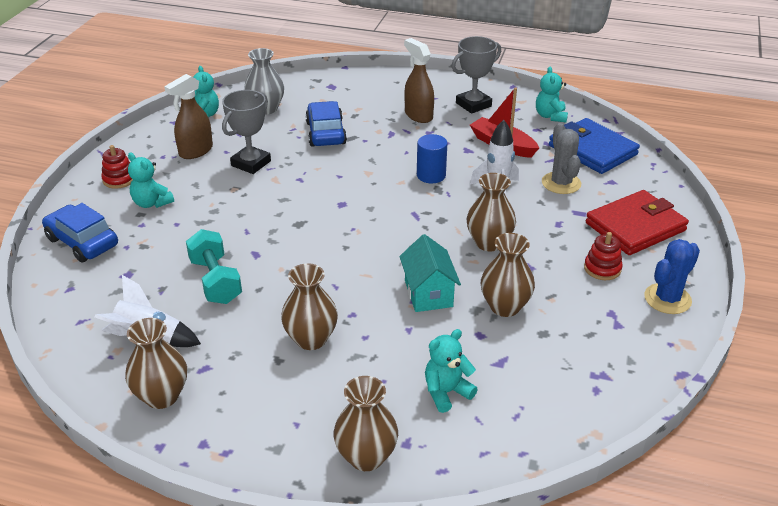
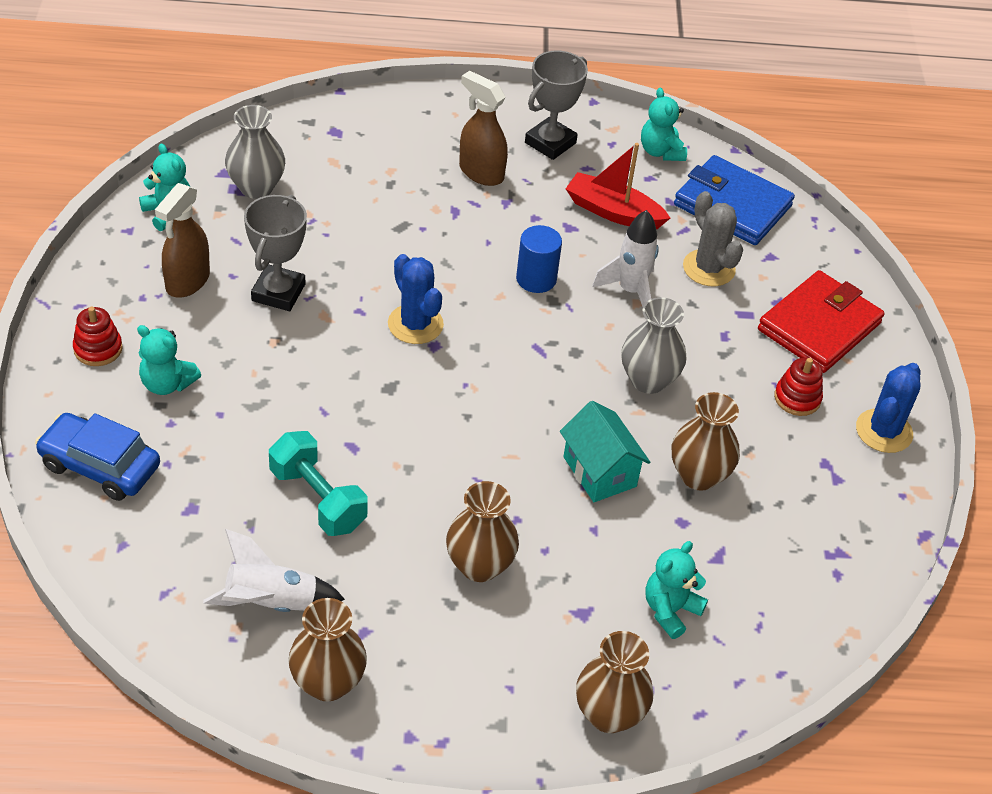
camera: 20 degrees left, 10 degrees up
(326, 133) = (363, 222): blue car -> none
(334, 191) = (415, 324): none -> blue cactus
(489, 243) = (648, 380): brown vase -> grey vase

----

YOUR OBJECTIVE
Output only the lines running from the line with "(326, 133) = (363, 222): blue car -> none" through the final line of the data, inclusive.

RESPONSE AREA
(326, 133) = (363, 222): blue car -> none
(334, 191) = (415, 324): none -> blue cactus
(489, 243) = (648, 380): brown vase -> grey vase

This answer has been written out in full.